Version comparison data:
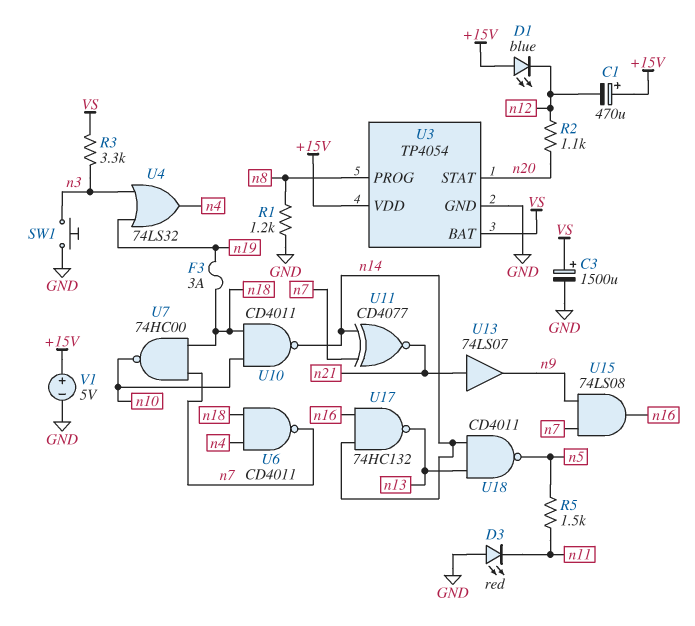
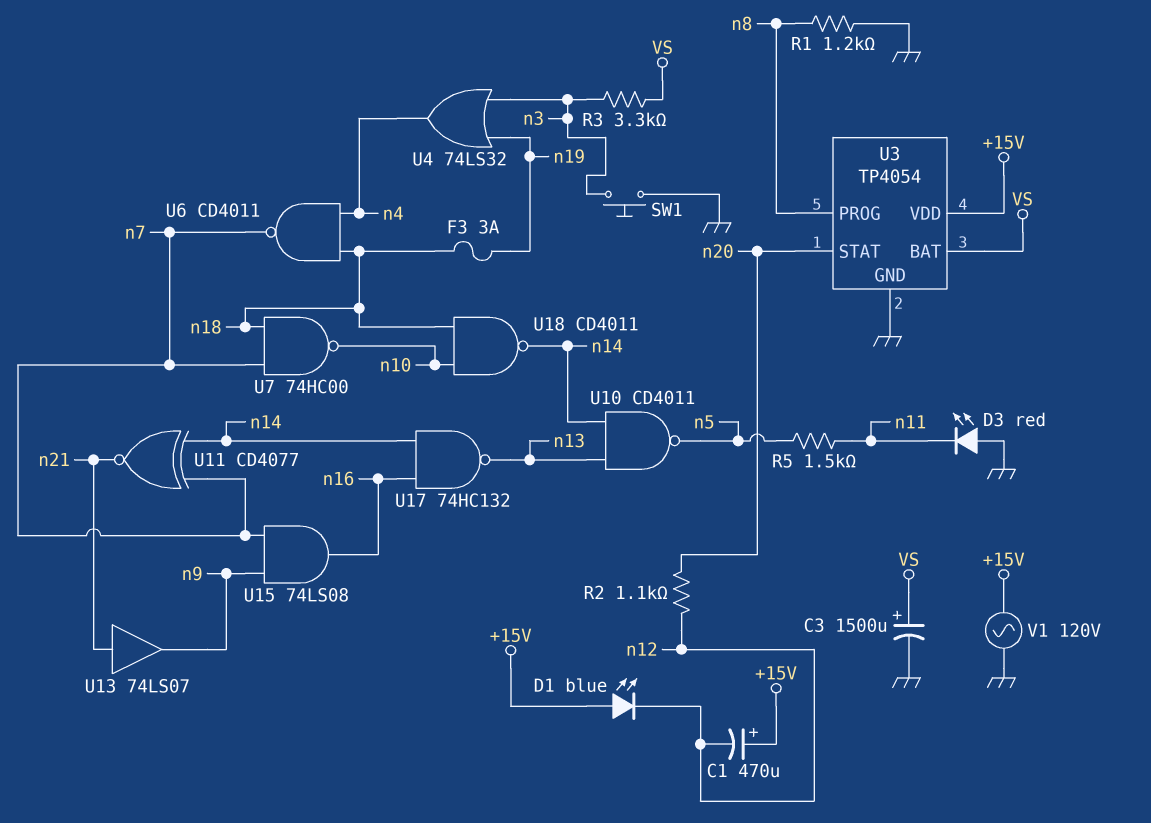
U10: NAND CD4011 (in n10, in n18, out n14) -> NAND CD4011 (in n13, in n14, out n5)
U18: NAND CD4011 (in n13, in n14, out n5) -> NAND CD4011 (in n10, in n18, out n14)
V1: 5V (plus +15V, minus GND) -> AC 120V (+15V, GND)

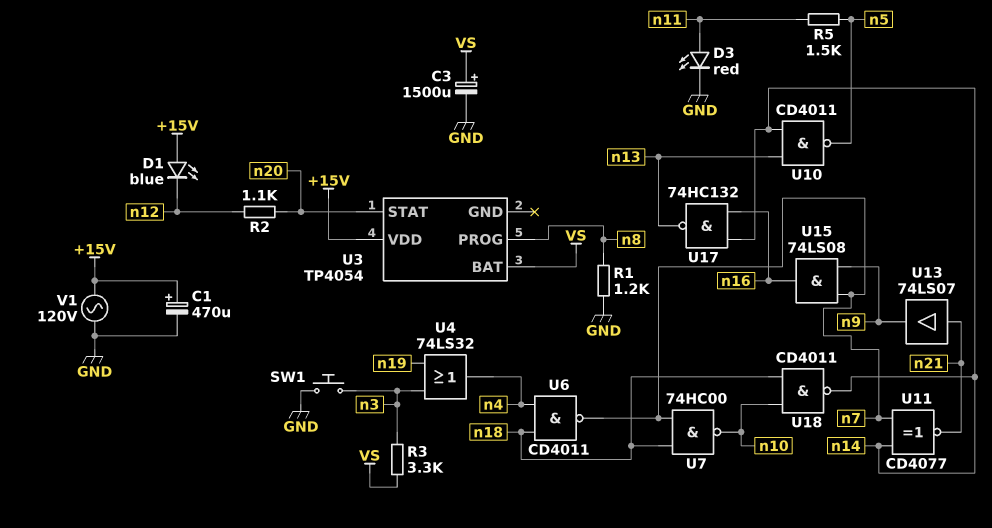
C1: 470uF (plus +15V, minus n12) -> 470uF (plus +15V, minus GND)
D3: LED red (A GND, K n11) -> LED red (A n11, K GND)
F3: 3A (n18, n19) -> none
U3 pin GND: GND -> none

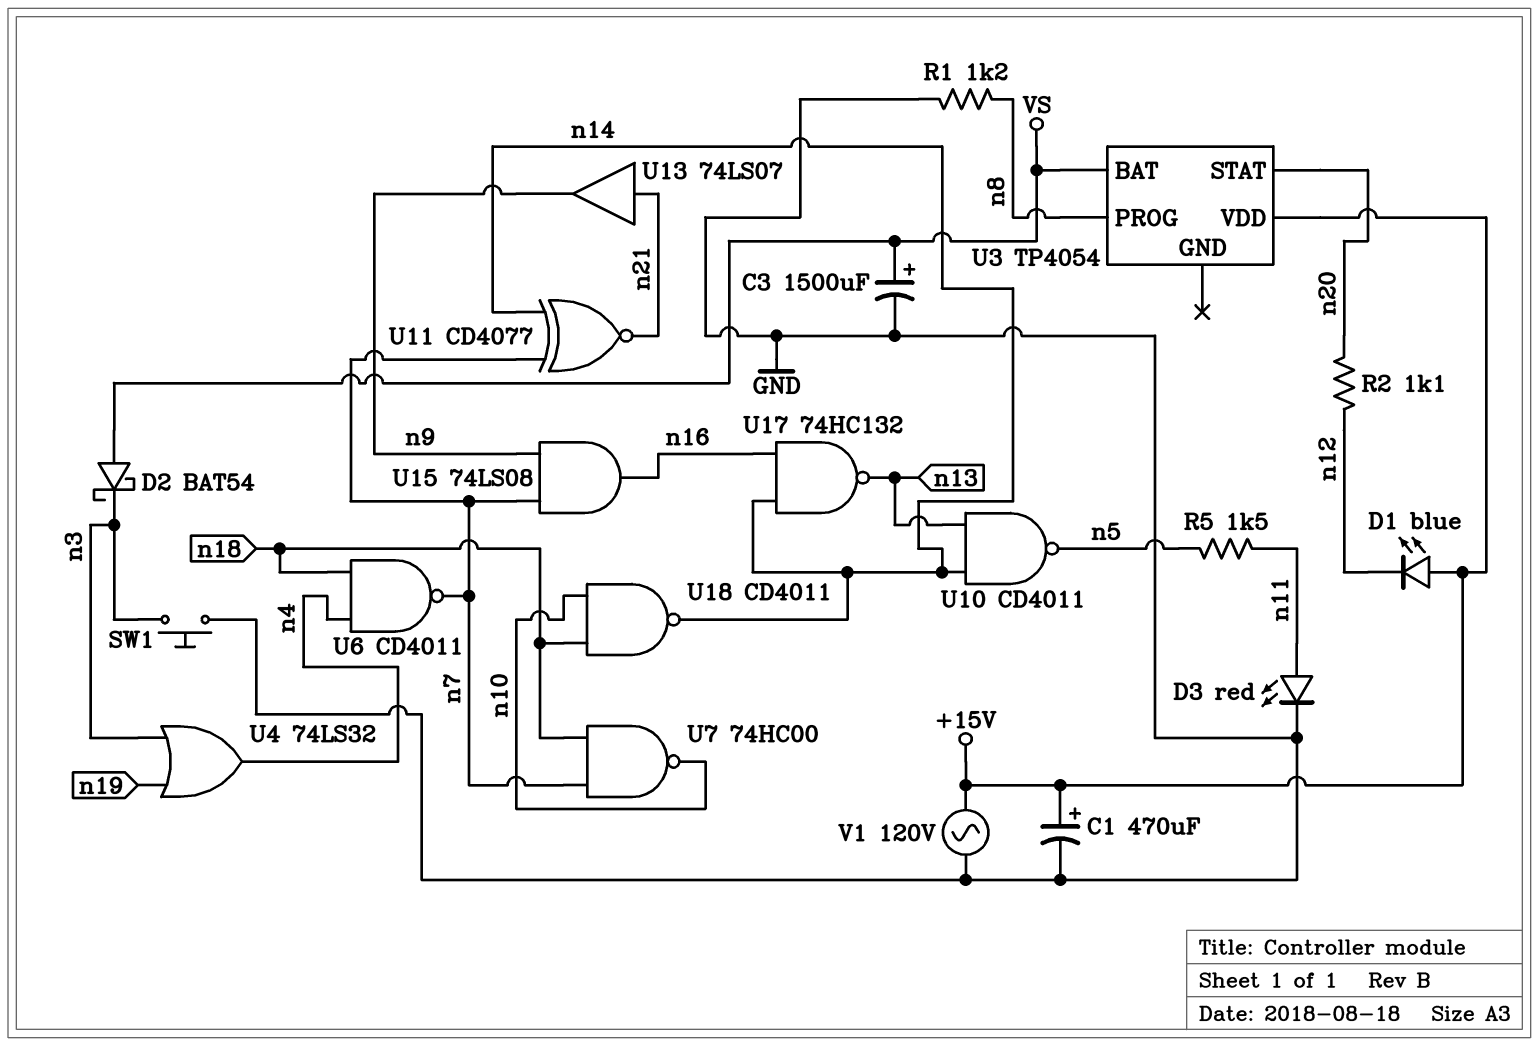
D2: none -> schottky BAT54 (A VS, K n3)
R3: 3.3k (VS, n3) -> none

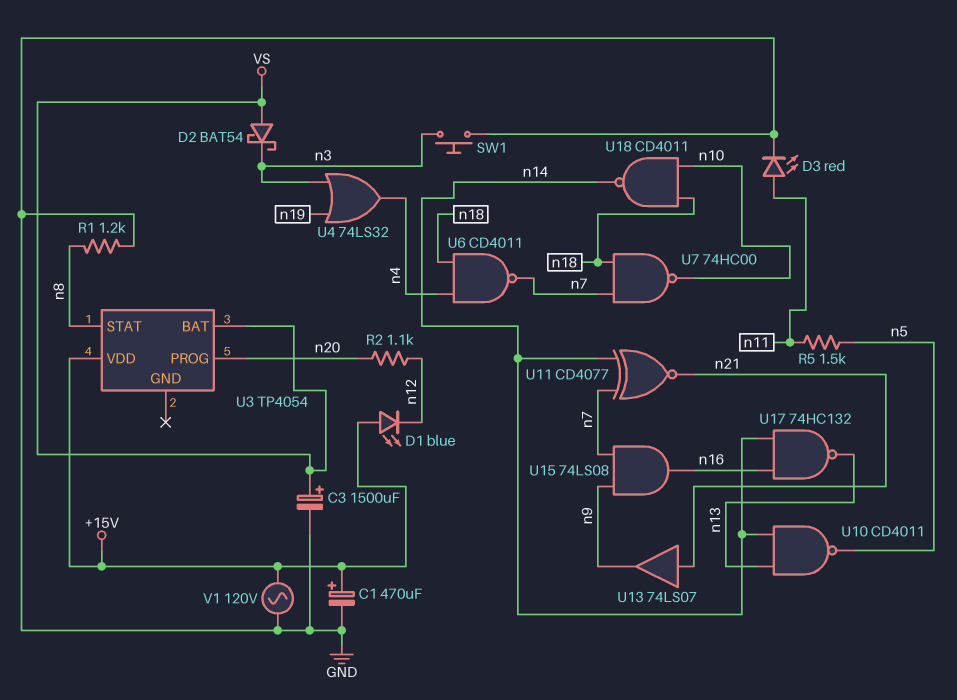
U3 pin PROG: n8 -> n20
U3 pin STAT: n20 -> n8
* * *
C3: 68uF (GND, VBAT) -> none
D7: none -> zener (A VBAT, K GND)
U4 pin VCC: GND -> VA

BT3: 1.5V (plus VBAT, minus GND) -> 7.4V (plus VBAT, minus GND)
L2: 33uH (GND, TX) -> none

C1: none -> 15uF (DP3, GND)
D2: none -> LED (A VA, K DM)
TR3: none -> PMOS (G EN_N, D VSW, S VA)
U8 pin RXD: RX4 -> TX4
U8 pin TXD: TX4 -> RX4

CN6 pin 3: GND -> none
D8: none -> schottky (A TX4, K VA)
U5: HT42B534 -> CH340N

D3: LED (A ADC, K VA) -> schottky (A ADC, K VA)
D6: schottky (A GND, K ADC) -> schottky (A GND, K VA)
--
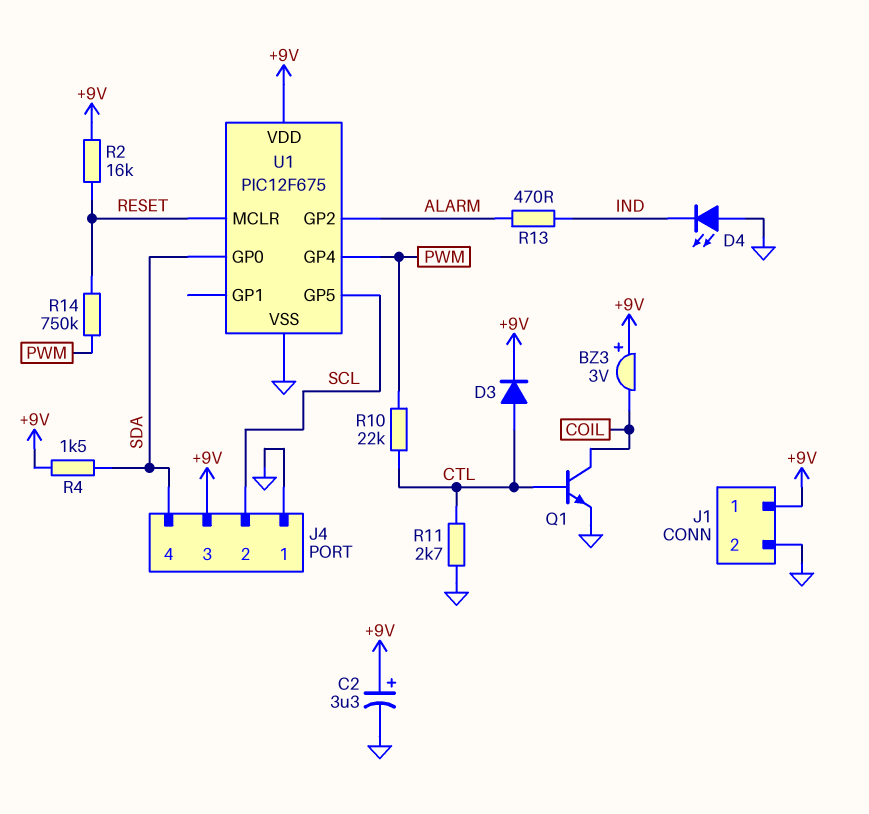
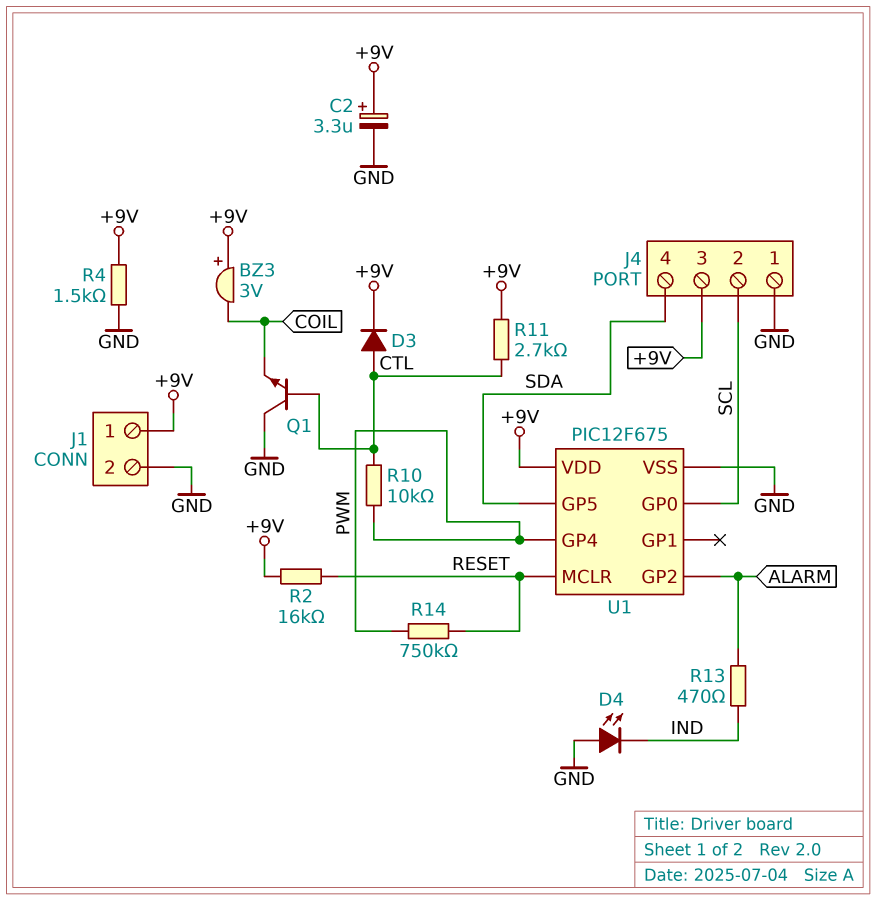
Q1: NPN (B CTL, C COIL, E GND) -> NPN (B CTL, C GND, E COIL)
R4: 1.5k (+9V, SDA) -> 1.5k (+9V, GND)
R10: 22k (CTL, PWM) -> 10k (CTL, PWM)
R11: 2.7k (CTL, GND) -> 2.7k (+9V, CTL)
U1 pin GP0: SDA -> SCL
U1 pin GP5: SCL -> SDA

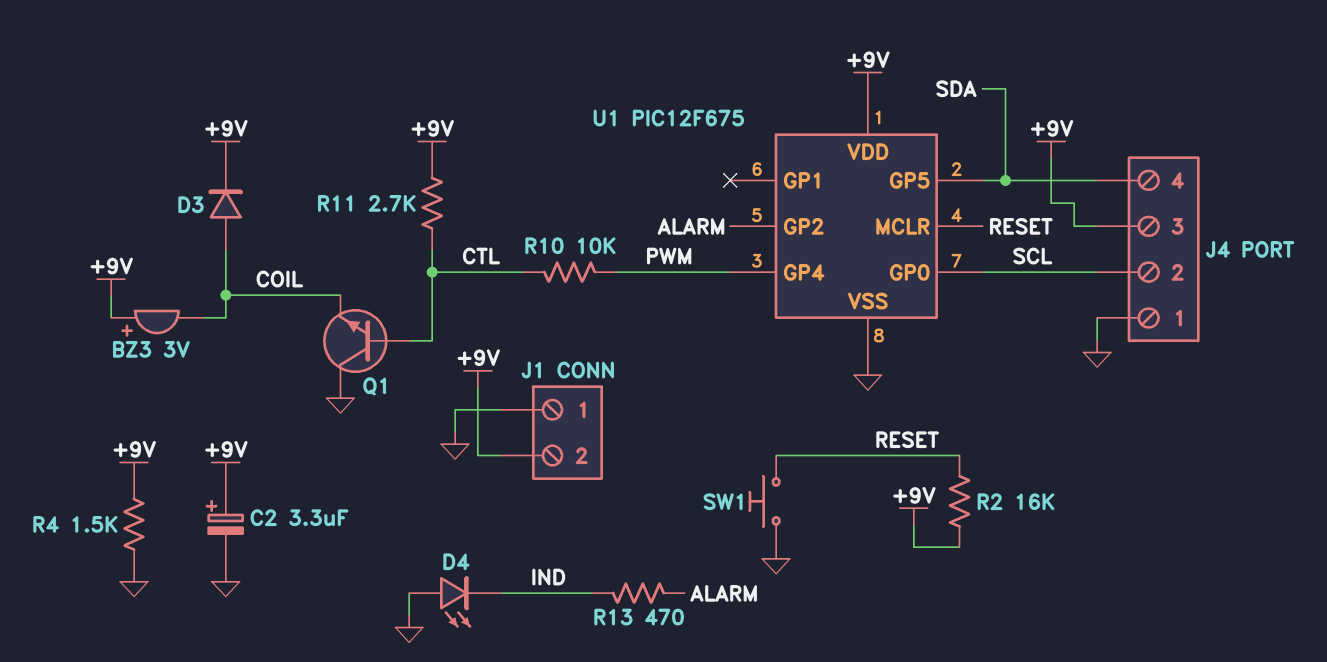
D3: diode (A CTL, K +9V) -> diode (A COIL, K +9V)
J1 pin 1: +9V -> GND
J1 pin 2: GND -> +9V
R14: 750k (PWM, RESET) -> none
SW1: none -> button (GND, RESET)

> **Exercise description**
Starting with the line with "C1: none -> 15uF (DP3, GND)" above and going on through the line with "D6: schottky (A", transcribe every line exactly, both ends included, and add nothing.

> **Answer section**
C1: none -> 15uF (DP3, GND)
D2: none -> LED (A VA, K DM)
TR3: none -> PMOS (G EN_N, D VSW, S VA)
U8 pin RXD: RX4 -> TX4
U8 pin TXD: TX4 -> RX4

CN6 pin 3: GND -> none
D8: none -> schottky (A TX4, K VA)
U5: HT42B534 -> CH340N

D3: LED (A ADC, K VA) -> schottky (A ADC, K VA)
D6: schottky (A GND, K ADC) -> schottky (A GND, K VA)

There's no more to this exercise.